• [WORK ORDER]
Once the images are set aside, output the listing exactly as it stands.

• [MATERIAL SHOWN]
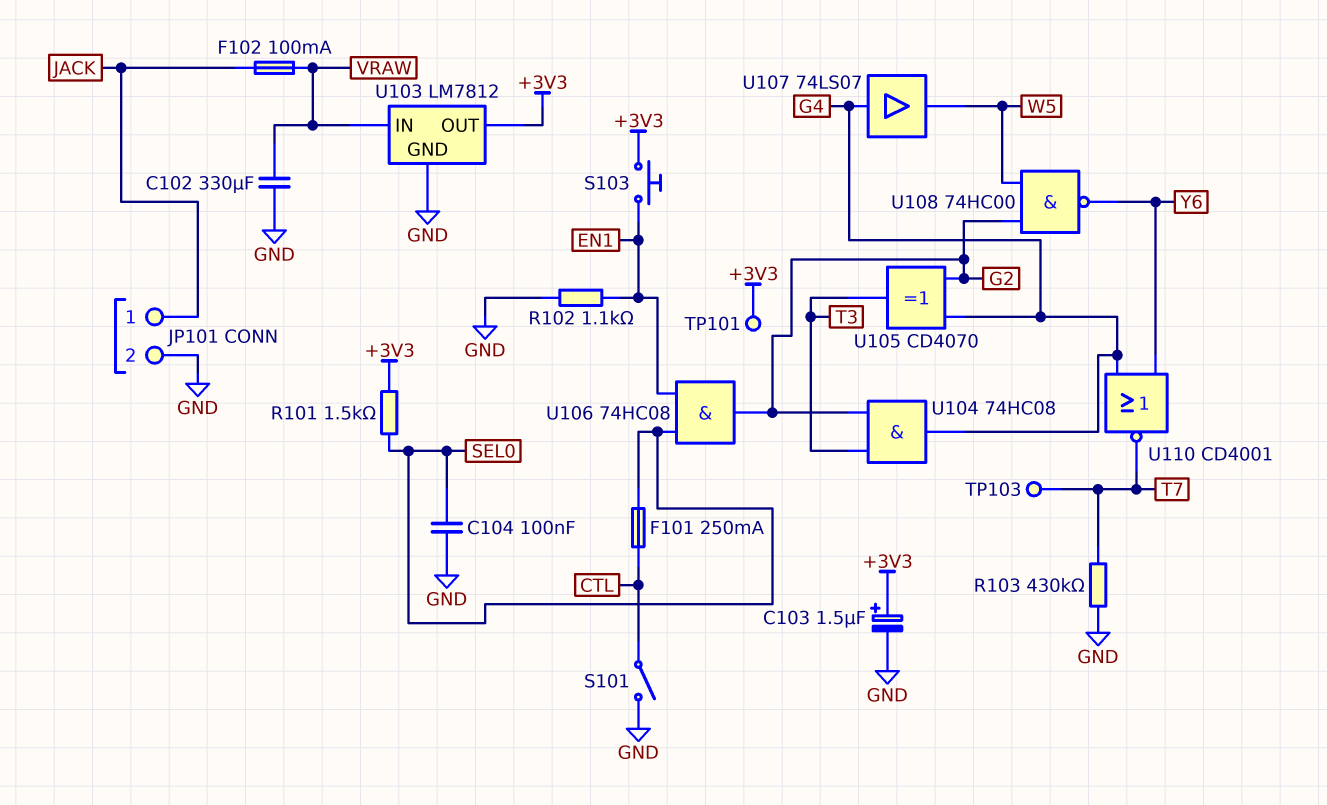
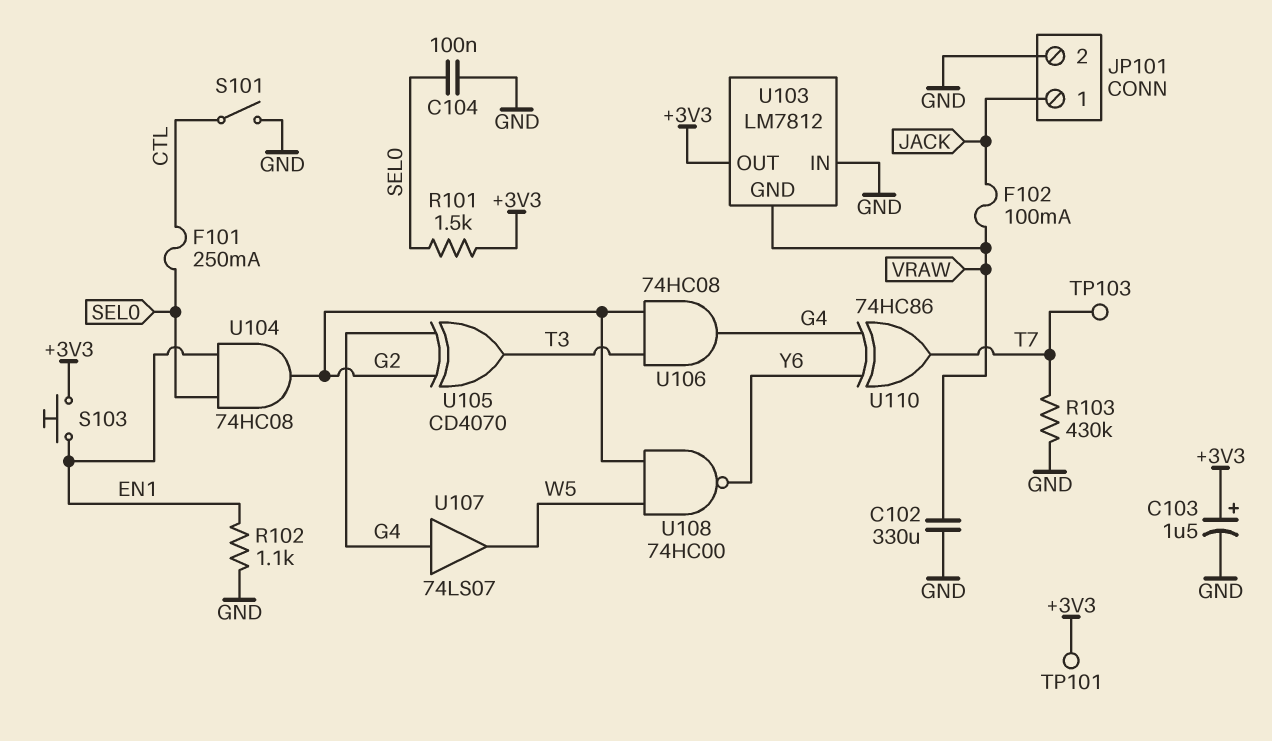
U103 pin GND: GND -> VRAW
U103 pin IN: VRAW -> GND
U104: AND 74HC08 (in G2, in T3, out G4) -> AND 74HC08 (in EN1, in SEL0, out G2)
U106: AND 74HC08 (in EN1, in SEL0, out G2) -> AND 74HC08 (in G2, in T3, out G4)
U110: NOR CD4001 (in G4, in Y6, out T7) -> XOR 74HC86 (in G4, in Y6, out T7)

• [EXPECTED ANSWER]
U103 pin GND: GND -> VRAW
U103 pin IN: VRAW -> GND
U104: AND 74HC08 (in G2, in T3, out G4) -> AND 74HC08 (in EN1, in SEL0, out G2)
U106: AND 74HC08 (in EN1, in SEL0, out G2) -> AND 74HC08 (in G2, in T3, out G4)
U110: NOR CD4001 (in G4, in Y6, out T7) -> XOR 74HC86 (in G4, in Y6, out T7)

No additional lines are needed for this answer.